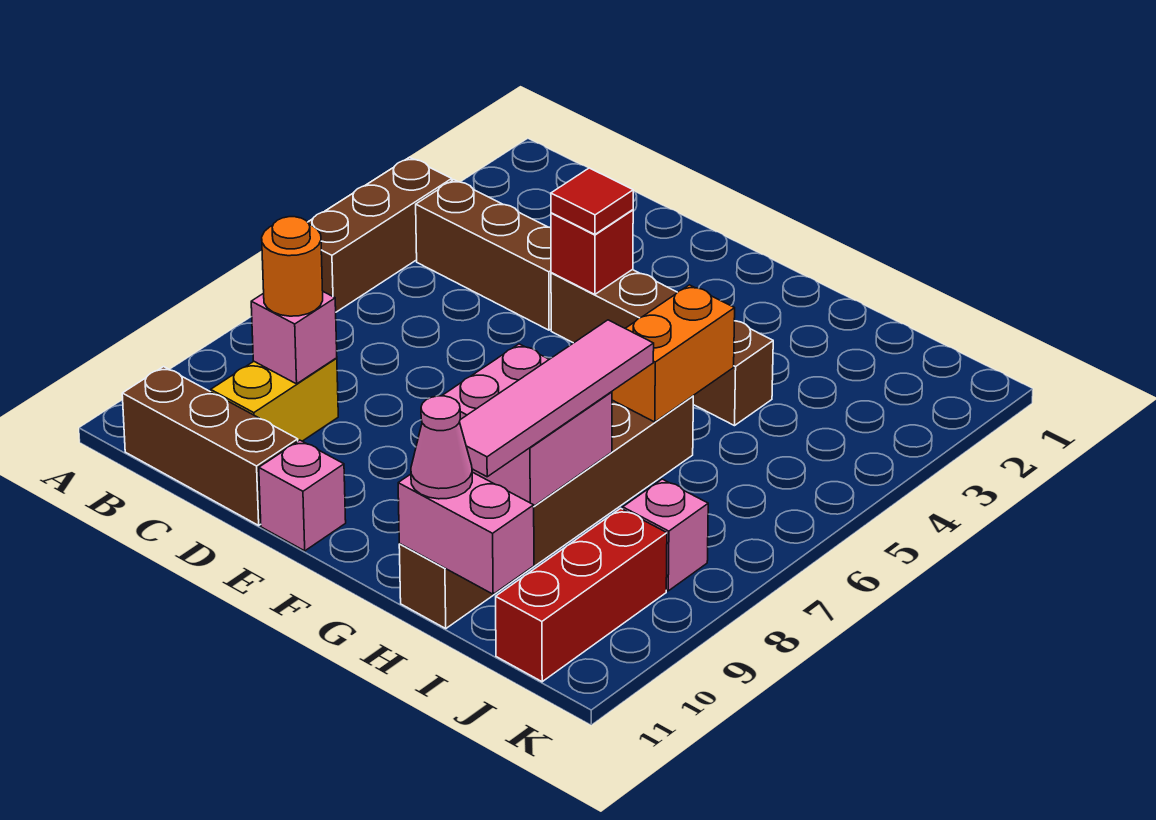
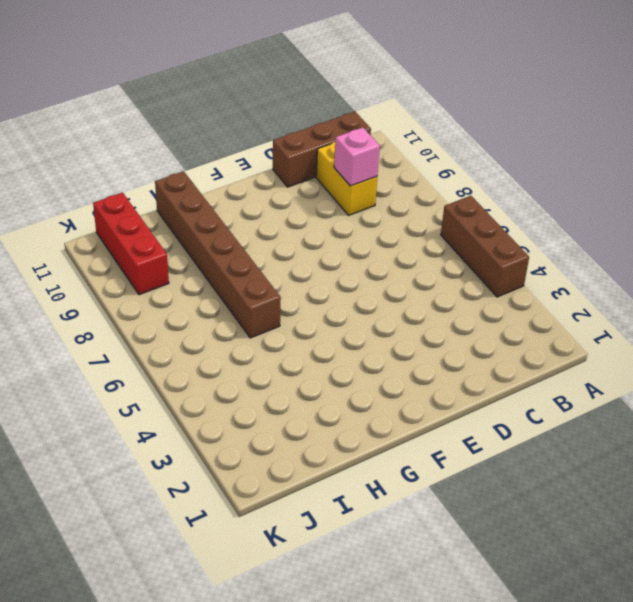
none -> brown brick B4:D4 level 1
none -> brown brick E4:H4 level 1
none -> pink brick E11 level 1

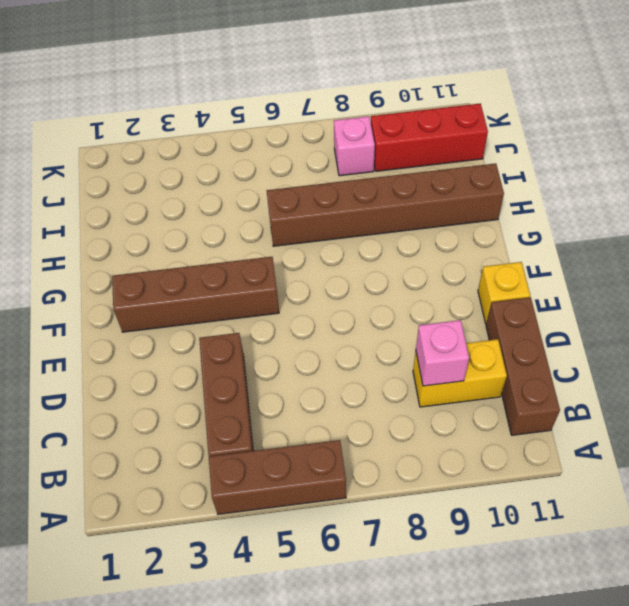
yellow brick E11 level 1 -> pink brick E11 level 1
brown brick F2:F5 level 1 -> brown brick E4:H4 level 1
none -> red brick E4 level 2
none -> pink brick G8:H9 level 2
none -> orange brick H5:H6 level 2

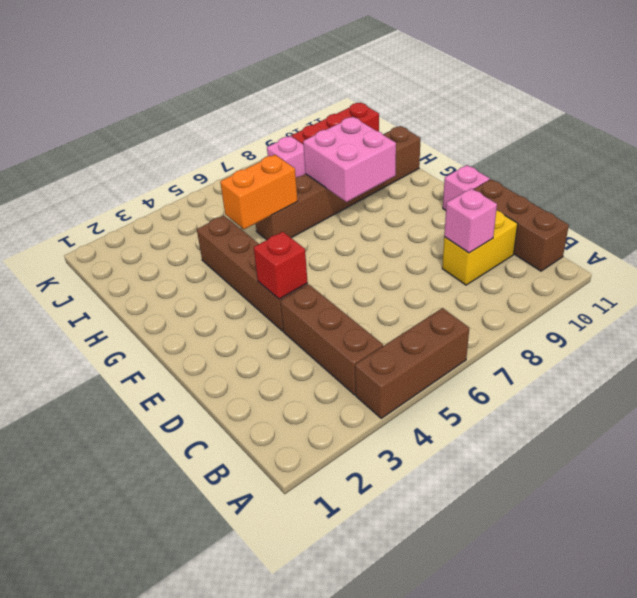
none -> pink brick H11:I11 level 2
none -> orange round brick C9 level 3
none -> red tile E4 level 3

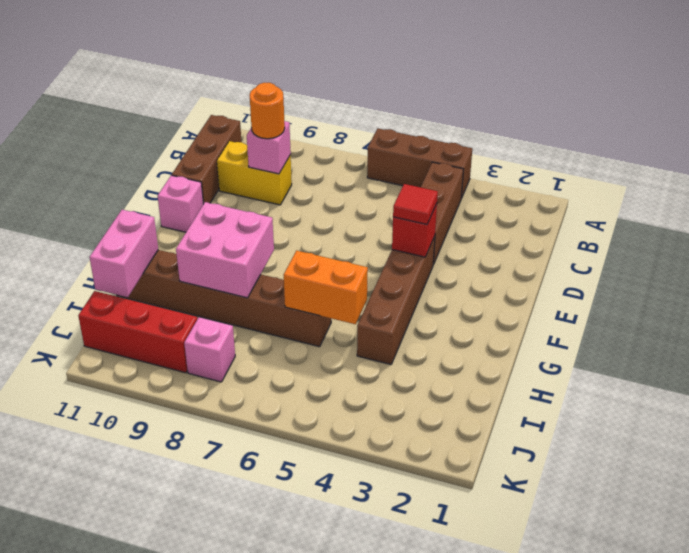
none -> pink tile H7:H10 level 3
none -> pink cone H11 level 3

****************************************

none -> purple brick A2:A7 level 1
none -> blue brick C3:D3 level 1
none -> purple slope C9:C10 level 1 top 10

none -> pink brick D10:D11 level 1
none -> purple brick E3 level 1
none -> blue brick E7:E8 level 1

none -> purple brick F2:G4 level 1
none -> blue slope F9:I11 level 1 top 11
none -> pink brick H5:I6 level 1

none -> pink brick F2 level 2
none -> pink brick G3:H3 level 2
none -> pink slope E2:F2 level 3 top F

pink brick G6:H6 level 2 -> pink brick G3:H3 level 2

****************************************

WORK TASK: Using the entries above, repeat only the lines from the one containing "none -> blue slope F9:I11 level 1 top 11" through the one containing "pink brick G6:H6", end lines included.

OUTPUT:
none -> blue slope F9:I11 level 1 top 11
none -> pink brick H5:I6 level 1

none -> pink brick F2 level 2
none -> pink brick G3:H3 level 2
none -> pink slope E2:F2 level 3 top F

pink brick G6:H6 level 2 -> pink brick G3:H3 level 2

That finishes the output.